▶ Provided records:
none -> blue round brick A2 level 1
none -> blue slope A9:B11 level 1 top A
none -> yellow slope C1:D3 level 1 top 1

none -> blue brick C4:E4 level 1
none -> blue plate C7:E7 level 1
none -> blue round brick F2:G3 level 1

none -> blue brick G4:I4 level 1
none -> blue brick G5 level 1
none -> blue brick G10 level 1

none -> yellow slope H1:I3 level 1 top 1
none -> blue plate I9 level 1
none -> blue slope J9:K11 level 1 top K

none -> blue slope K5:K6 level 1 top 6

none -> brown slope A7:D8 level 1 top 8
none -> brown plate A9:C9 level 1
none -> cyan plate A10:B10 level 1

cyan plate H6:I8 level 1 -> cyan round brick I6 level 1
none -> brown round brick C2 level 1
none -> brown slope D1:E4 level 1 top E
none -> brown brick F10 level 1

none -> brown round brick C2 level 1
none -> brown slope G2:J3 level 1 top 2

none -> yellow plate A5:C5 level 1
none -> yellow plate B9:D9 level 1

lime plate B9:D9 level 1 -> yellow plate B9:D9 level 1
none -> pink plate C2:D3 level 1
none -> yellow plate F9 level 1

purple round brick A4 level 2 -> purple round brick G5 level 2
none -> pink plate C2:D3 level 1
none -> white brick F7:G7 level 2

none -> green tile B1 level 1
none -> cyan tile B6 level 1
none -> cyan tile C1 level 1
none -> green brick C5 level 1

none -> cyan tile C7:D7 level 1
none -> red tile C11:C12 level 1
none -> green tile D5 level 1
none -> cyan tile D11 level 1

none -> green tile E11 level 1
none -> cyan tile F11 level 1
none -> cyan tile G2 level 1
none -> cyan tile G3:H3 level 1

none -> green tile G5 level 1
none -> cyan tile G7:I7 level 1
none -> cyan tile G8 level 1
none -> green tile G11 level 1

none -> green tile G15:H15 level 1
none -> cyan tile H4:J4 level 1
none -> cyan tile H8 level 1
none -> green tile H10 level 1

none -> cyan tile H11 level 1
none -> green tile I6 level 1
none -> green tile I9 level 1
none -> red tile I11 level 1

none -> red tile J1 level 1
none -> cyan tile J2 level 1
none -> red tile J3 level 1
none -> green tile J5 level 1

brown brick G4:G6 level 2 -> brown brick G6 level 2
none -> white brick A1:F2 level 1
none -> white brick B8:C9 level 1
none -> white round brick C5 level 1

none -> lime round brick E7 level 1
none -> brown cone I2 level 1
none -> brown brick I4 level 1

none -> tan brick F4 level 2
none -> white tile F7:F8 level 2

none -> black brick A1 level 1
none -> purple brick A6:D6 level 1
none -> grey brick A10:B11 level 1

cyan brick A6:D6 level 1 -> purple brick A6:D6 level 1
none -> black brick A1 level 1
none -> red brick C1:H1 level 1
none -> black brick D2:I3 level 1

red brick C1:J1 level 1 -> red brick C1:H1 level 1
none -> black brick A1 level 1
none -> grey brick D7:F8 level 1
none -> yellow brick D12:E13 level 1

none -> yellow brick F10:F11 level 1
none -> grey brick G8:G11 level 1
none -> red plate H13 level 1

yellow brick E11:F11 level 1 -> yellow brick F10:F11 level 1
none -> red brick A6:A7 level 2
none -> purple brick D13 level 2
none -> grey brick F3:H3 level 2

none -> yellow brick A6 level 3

▶ Task instructions:
Please output all the lines above exactly as given.

▶ Solution:
none -> blue round brick A2 level 1
none -> blue slope A9:B11 level 1 top A
none -> yellow slope C1:D3 level 1 top 1

none -> blue brick C4:E4 level 1
none -> blue plate C7:E7 level 1
none -> blue round brick F2:G3 level 1

none -> blue brick G4:I4 level 1
none -> blue brick G5 level 1
none -> blue brick G10 level 1

none -> yellow slope H1:I3 level 1 top 1
none -> blue plate I9 level 1
none -> blue slope J9:K11 level 1 top K

none -> blue slope K5:K6 level 1 top 6

none -> brown slope A7:D8 level 1 top 8
none -> brown plate A9:C9 level 1
none -> cyan plate A10:B10 level 1

cyan plate H6:I8 level 1 -> cyan round brick I6 level 1
none -> brown round brick C2 level 1
none -> brown slope D1:E4 level 1 top E
none -> brown brick F10 level 1

none -> brown round brick C2 level 1
none -> brown slope G2:J3 level 1 top 2

none -> yellow plate A5:C5 level 1
none -> yellow plate B9:D9 level 1

lime plate B9:D9 level 1 -> yellow plate B9:D9 level 1
none -> pink plate C2:D3 level 1
none -> yellow plate F9 level 1

purple round brick A4 level 2 -> purple round brick G5 level 2
none -> pink plate C2:D3 level 1
none -> white brick F7:G7 level 2

none -> green tile B1 level 1
none -> cyan tile B6 level 1
none -> cyan tile C1 level 1
none -> green brick C5 level 1

none -> cyan tile C7:D7 level 1
none -> red tile C11:C12 level 1
none -> green tile D5 level 1
none -> cyan tile D11 level 1

none -> green tile E11 level 1
none -> cyan tile F11 level 1
none -> cyan tile G2 level 1
none -> cyan tile G3:H3 level 1

none -> green tile G5 level 1
none -> cyan tile G7:I7 level 1
none -> cyan tile G8 level 1
none -> green tile G11 level 1

none -> green tile G15:H15 level 1
none -> cyan tile H4:J4 level 1
none -> cyan tile H8 level 1
none -> green tile H10 level 1

none -> cyan tile H11 level 1
none -> green tile I6 level 1
none -> green tile I9 level 1
none -> red tile I11 level 1

none -> red tile J1 level 1
none -> cyan tile J2 level 1
none -> red tile J3 level 1
none -> green tile J5 level 1

brown brick G4:G6 level 2 -> brown brick G6 level 2
none -> white brick A1:F2 level 1
none -> white brick B8:C9 level 1
none -> white round brick C5 level 1

none -> lime round brick E7 level 1
none -> brown cone I2 level 1
none -> brown brick I4 level 1

none -> tan brick F4 level 2
none -> white tile F7:F8 level 2

none -> black brick A1 level 1
none -> purple brick A6:D6 level 1
none -> grey brick A10:B11 level 1

cyan brick A6:D6 level 1 -> purple brick A6:D6 level 1
none -> black brick A1 level 1
none -> red brick C1:H1 level 1
none -> black brick D2:I3 level 1

red brick C1:J1 level 1 -> red brick C1:H1 level 1
none -> black brick A1 level 1
none -> grey brick D7:F8 level 1
none -> yellow brick D12:E13 level 1

none -> yellow brick F10:F11 level 1
none -> grey brick G8:G11 level 1
none -> red plate H13 level 1

yellow brick E11:F11 level 1 -> yellow brick F10:F11 level 1
none -> red brick A6:A7 level 2
none -> purple brick D13 level 2
none -> grey brick F3:H3 level 2

none -> yellow brick A6 level 3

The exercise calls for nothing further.